Written instruction
List each line in the items below that contains the string "Asax". Case counts.

Data
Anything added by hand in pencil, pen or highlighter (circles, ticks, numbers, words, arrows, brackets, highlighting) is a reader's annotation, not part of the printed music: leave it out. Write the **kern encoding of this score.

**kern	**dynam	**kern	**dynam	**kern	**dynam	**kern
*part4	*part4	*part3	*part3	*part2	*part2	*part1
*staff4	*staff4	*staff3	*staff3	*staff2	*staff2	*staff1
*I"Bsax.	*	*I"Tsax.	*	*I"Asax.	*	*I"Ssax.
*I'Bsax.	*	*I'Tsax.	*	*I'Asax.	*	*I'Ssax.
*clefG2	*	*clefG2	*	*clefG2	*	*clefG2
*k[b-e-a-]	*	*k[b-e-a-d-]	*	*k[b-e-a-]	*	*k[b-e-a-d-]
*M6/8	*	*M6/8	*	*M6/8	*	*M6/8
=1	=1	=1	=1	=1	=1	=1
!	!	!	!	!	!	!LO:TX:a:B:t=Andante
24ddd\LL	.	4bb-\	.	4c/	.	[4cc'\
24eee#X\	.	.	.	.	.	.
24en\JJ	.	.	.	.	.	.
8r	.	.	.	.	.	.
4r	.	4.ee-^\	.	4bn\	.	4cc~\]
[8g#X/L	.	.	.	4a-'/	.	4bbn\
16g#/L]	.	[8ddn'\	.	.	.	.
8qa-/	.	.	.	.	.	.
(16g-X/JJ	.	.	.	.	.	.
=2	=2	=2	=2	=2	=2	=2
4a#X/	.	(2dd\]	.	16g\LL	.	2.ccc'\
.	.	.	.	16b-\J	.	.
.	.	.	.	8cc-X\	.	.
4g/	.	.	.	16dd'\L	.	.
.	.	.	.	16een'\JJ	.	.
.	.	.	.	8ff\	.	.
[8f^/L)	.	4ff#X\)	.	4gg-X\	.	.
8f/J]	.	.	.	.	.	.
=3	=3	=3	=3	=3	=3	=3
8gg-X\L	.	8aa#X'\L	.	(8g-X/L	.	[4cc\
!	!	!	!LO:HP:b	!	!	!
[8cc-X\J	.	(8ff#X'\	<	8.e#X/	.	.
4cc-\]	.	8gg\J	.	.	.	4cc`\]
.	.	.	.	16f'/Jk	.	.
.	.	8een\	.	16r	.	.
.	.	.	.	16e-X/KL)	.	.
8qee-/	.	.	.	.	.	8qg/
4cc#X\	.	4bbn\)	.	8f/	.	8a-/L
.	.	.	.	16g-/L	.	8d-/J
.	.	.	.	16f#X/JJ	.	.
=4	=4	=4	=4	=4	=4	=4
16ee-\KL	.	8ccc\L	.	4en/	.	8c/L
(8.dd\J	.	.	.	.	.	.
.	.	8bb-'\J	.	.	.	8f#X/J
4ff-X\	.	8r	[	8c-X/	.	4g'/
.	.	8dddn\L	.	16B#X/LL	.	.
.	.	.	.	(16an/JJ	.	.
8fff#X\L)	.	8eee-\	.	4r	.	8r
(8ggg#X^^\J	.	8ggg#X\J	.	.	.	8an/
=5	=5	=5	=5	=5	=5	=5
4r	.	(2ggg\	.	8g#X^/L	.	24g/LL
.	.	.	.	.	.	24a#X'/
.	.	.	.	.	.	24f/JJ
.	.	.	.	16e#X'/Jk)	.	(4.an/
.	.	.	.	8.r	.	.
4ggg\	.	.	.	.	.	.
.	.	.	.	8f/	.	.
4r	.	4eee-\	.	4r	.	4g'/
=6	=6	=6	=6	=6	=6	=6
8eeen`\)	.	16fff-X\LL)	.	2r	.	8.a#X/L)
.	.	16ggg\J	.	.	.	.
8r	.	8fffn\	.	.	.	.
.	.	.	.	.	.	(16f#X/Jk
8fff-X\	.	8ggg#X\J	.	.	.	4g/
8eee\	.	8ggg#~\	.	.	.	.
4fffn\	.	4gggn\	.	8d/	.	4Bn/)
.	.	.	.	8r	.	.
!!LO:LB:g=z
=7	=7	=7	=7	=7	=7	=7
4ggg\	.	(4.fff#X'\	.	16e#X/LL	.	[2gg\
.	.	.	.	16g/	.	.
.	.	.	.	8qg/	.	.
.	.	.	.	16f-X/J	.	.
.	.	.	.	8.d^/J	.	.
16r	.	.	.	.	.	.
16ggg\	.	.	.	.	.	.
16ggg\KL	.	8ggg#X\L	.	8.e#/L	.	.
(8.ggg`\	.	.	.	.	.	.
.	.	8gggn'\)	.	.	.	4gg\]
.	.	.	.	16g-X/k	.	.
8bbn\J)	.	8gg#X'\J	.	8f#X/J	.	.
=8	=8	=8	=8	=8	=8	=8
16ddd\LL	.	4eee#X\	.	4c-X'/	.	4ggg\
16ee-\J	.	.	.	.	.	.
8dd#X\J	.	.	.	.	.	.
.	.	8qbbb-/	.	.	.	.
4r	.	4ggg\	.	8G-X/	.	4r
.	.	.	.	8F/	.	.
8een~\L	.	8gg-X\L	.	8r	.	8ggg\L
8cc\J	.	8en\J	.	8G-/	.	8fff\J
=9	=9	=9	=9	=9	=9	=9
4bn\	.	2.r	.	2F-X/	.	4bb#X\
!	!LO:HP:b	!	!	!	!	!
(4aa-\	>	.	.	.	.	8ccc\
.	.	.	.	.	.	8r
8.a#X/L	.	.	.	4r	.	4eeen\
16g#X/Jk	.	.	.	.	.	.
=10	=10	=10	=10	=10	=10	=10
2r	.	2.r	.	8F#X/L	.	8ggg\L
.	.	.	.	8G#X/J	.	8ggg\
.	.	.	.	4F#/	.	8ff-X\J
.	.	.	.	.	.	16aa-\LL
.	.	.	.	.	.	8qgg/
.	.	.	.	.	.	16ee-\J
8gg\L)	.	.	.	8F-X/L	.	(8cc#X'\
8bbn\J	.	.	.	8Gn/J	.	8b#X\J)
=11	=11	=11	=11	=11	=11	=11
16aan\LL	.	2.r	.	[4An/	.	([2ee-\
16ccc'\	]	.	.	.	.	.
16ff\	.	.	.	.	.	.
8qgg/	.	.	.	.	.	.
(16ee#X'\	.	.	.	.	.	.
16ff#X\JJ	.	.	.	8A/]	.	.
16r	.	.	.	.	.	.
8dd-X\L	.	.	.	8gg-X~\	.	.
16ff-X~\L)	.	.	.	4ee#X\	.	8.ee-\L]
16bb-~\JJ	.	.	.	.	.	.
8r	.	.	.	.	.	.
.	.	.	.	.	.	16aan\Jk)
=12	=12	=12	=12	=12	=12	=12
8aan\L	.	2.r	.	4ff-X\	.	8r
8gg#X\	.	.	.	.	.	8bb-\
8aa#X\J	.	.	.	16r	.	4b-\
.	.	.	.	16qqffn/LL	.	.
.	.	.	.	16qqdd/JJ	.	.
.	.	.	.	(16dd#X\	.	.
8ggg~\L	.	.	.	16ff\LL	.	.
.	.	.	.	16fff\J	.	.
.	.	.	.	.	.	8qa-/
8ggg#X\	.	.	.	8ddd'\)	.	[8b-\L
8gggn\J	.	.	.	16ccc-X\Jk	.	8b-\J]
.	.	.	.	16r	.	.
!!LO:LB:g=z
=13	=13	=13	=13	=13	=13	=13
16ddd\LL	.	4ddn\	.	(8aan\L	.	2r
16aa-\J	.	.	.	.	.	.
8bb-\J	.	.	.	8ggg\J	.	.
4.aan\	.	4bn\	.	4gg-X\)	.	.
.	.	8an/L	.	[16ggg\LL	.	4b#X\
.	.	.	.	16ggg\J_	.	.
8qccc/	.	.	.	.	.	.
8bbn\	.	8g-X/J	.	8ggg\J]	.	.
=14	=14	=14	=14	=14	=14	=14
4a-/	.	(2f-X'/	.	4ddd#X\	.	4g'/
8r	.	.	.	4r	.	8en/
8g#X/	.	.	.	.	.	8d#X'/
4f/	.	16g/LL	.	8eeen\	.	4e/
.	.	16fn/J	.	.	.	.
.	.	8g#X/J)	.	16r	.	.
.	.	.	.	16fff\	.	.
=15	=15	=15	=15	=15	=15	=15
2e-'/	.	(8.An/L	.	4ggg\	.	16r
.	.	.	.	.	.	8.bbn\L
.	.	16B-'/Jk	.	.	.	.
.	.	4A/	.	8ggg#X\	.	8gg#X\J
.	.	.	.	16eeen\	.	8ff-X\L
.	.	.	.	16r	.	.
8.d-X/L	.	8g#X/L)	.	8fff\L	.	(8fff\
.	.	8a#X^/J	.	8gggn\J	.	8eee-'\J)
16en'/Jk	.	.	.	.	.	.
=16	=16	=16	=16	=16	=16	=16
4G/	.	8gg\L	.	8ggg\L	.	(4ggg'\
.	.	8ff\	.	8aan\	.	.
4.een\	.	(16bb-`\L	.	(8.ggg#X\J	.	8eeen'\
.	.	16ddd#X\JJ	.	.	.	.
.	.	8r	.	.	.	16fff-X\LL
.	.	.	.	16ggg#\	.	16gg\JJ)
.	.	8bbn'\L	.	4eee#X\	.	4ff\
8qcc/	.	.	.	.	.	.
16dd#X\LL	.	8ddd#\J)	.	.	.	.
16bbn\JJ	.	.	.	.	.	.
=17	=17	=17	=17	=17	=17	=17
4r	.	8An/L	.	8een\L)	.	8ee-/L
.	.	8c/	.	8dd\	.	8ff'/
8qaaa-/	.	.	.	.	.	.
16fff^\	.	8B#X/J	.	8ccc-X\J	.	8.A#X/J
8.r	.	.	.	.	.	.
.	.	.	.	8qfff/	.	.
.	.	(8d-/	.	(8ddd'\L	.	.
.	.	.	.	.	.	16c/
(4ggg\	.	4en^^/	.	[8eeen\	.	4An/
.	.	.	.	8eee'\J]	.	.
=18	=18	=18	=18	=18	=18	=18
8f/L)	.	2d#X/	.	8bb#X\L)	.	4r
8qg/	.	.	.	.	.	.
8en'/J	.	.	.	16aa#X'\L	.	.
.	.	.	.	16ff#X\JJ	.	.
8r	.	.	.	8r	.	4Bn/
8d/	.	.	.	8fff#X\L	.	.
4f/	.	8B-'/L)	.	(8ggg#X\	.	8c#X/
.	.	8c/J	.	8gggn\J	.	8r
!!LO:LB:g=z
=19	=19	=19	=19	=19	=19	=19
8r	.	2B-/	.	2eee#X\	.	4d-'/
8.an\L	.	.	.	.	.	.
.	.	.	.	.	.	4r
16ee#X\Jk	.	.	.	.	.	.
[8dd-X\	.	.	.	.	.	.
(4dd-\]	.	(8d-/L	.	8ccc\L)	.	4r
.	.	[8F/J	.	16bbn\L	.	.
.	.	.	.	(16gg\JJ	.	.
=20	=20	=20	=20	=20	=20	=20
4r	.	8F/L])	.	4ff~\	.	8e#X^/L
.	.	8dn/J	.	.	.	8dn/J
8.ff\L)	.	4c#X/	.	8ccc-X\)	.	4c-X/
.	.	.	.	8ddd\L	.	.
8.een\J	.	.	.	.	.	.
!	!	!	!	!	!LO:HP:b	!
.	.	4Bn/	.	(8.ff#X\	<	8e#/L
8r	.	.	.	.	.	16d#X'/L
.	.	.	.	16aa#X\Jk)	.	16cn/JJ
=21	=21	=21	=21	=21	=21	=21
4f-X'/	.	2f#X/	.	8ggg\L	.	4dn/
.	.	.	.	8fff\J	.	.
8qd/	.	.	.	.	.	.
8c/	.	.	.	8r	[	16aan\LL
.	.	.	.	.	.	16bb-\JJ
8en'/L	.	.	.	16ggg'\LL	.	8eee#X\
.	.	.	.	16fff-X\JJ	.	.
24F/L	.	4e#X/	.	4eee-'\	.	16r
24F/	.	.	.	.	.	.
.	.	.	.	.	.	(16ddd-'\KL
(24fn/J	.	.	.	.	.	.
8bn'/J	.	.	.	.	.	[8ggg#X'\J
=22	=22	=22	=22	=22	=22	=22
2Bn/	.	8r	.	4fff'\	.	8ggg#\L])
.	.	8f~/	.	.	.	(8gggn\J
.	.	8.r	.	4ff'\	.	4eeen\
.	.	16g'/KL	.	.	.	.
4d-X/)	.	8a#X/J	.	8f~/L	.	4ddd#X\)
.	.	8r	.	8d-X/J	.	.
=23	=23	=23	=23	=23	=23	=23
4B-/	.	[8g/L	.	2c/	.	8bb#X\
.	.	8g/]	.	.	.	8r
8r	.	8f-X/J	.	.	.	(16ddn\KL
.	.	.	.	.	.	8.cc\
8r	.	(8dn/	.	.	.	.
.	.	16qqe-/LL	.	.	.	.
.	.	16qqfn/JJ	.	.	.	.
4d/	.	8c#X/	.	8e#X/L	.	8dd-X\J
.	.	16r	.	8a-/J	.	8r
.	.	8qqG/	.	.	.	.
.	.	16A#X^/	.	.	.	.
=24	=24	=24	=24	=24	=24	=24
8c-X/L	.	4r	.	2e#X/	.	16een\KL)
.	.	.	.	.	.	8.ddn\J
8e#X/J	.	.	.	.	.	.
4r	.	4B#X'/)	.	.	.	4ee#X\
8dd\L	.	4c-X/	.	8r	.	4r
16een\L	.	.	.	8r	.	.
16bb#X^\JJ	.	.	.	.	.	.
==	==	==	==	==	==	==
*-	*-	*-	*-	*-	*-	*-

Task solution
*I"Bsax.	*	*I"Tsax.	*	*I"Asax.	*	*I"Ssax.
*I'Bsax.	*	*I'Tsax.	*	*I'Asax.	*	*I'Ssax.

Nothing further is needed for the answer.